*What this task involves*:
All entries are to be transcribed exactly. Pictures are not part of the copy.

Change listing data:
※ ※ ※

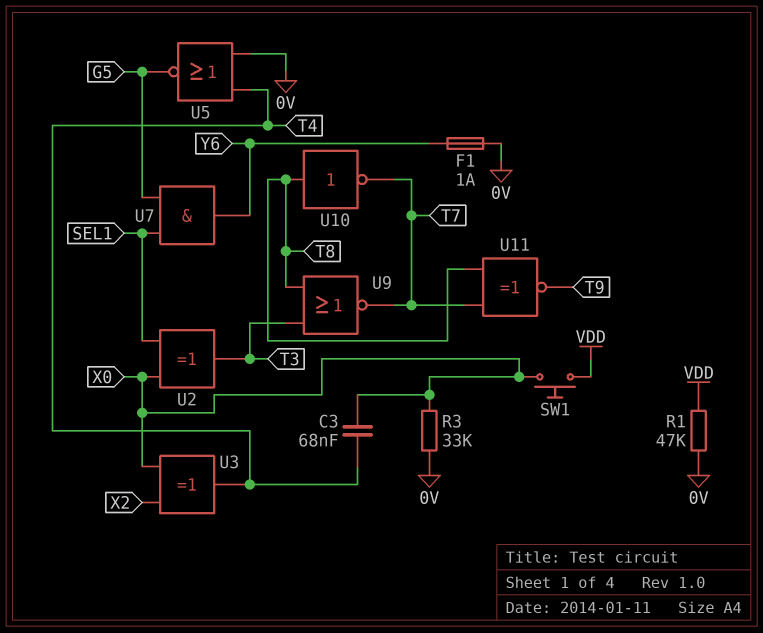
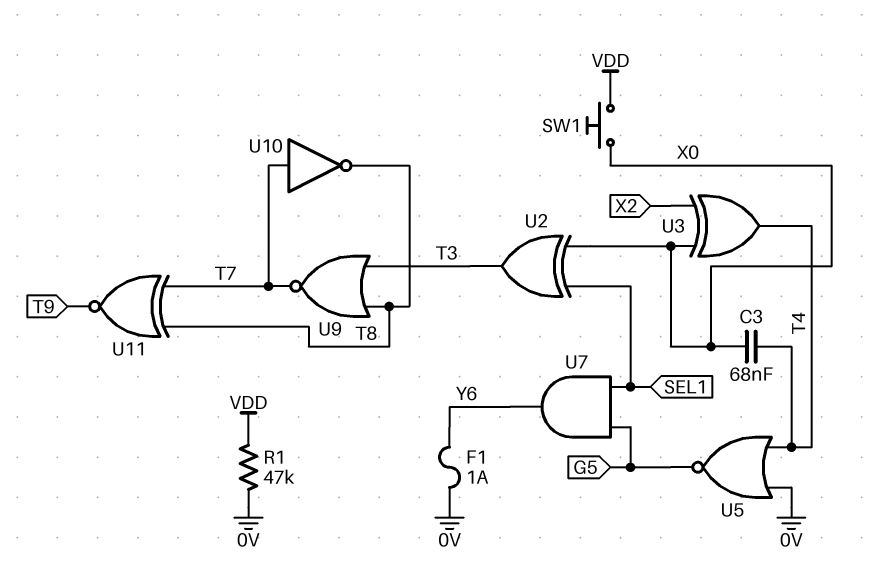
R3: 33k (0V, X0) -> none
U10: NOT (in T8, out T7) -> NOT (in T7, out T8)

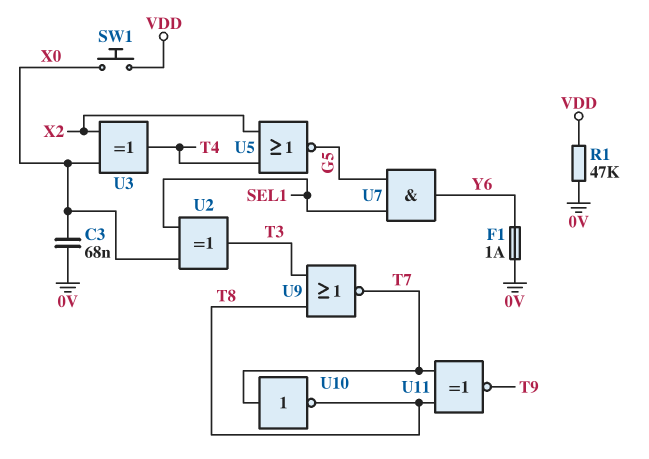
C3: 68nF (T4, X0) -> 68nF (0V, X0)
U5: NOR (in 0V, in T4, out G5) -> NOR (in T4, in X2, out G5)

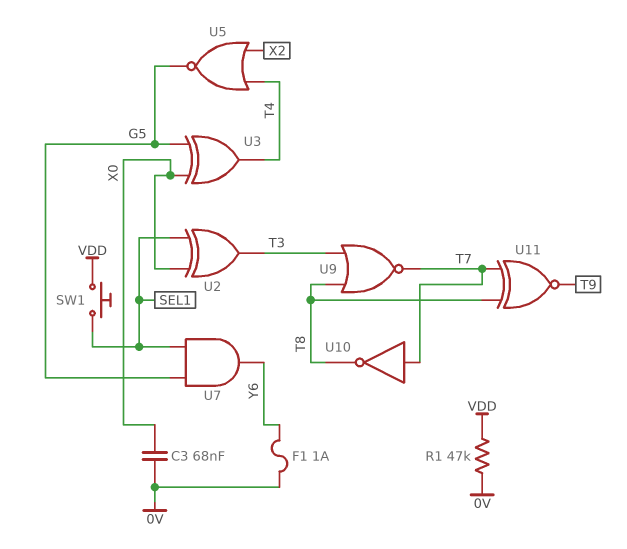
SW1: button (VDD, X0) -> button (SEL1, VDD)
U3: XOR (in X0, in X2, out T4) -> XOR (in G5, in X0, out T4)

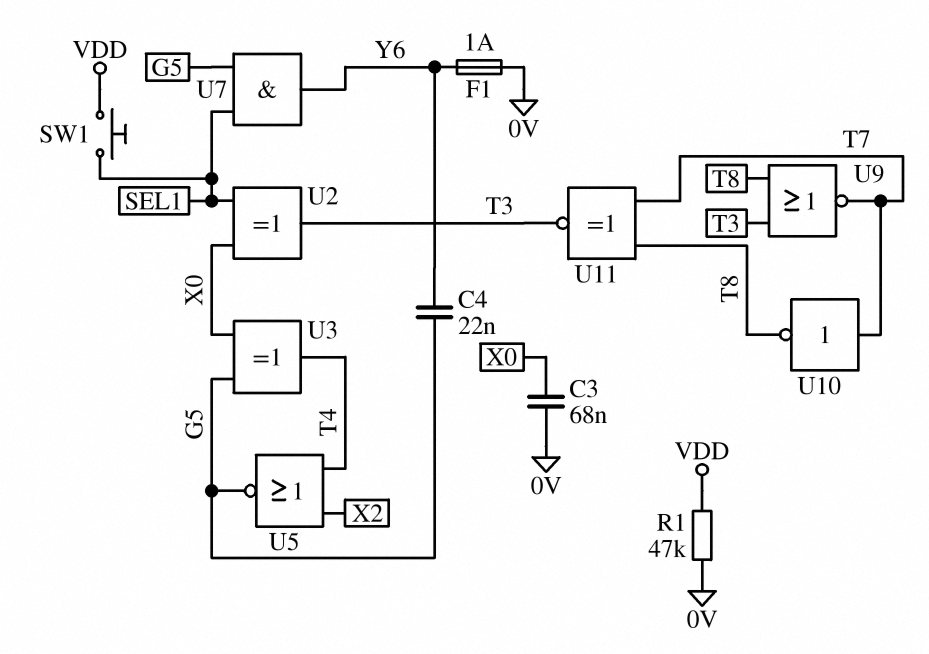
C4: none -> 22nF (G5, Y6)
U11: XNOR (in T7, in T8, out T9) -> XNOR (in T7, in T8, out T3)

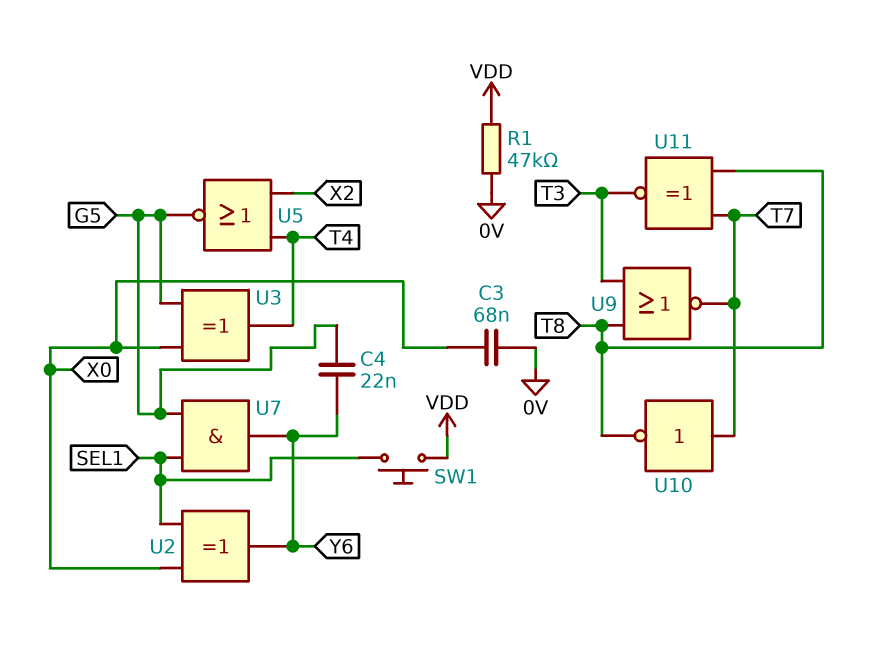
F1: 1A (0V, Y6) -> none
U2: XOR (in SEL1, in X0, out T3) -> XOR (in SEL1, in X0, out Y6)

※ ※ ※

*Task output*:
R3: 33k (0V, X0) -> none
U10: NOT (in T8, out T7) -> NOT (in T7, out T8)

C3: 68nF (T4, X0) -> 68nF (0V, X0)
U5: NOR (in 0V, in T4, out G5) -> NOR (in T4, in X2, out G5)

SW1: button (VDD, X0) -> button (SEL1, VDD)
U3: XOR (in X0, in X2, out T4) -> XOR (in G5, in X0, out T4)

C4: none -> 22nF (G5, Y6)
U11: XNOR (in T7, in T8, out T9) -> XNOR (in T7, in T8, out T3)

F1: 1A (0V, Y6) -> none
U2: XOR (in SEL1, in X0, out T3) -> XOR (in SEL1, in X0, out Y6)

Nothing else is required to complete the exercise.